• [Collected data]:
□ □ □ □ □ □ □
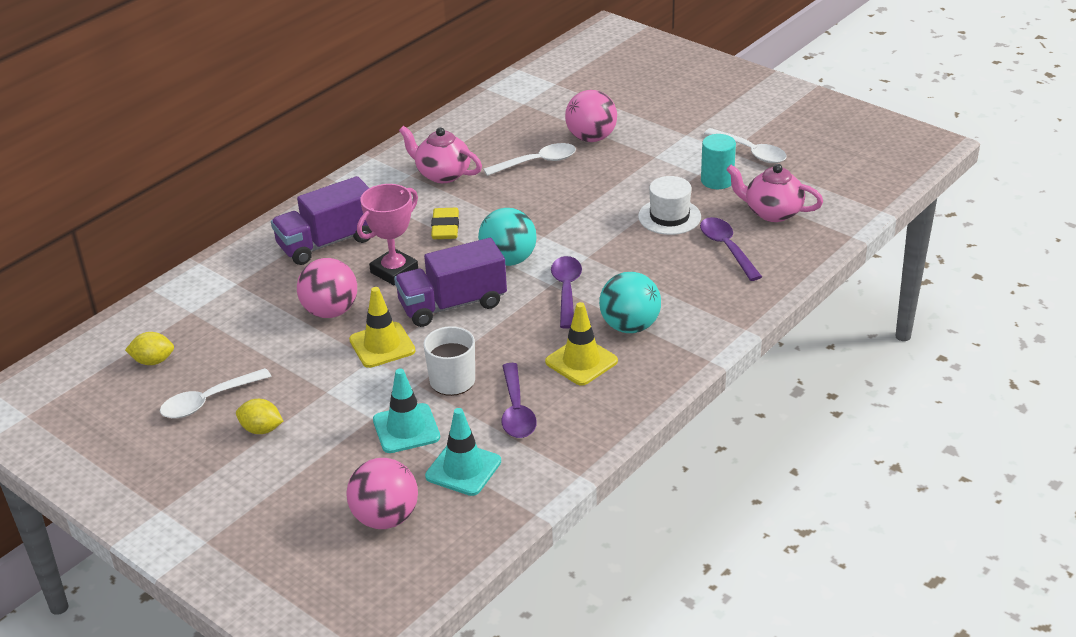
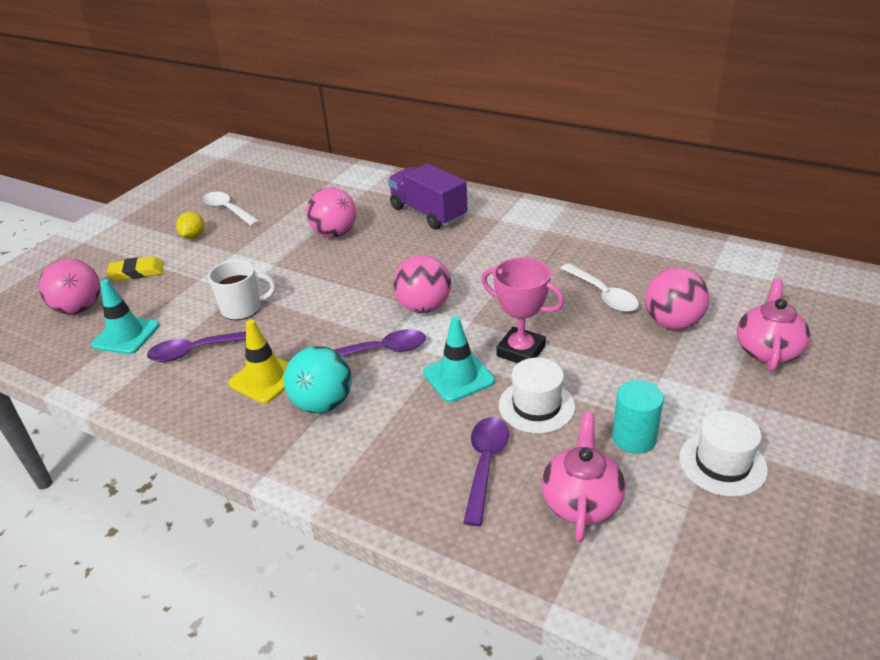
camera: 80 degrees right, 0 degrees up
(153, 361) = (273, 181): yellow lemon -> none
(382, 345) = (291, 265): yellow traffic cone -> none
(394, 271) = (394, 251): pink trophy -> pink trophy (521, 351)
(406, 429) = (182, 297): turquoise traffic cone -> turquoise traffic cone (458, 377)
(442, 174) = (554, 245): pink teapot -> pink teapot (767, 350)
(445, 227) = (467, 263): yellow eraser -> yellow eraser (137, 272)
(452, 304) = (349, 289): purple truck -> none
(508, 260) = (424, 307): turquoise ball -> pink ball
(727, 248) = (485, 465): purple spoon -> purple spoon turned 45 degrees counterclockwise
(750, 152) = (722, 463): white spoon -> white hat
□ □ □ □ □ □ □
Where a line in the records above contains the string "pink", copy that line.

(394, 271) = (394, 251): pink trophy -> pink trophy (521, 351)
(442, 174) = (554, 245): pink teapot -> pink teapot (767, 350)
(508, 260) = (424, 307): turquoise ball -> pink ball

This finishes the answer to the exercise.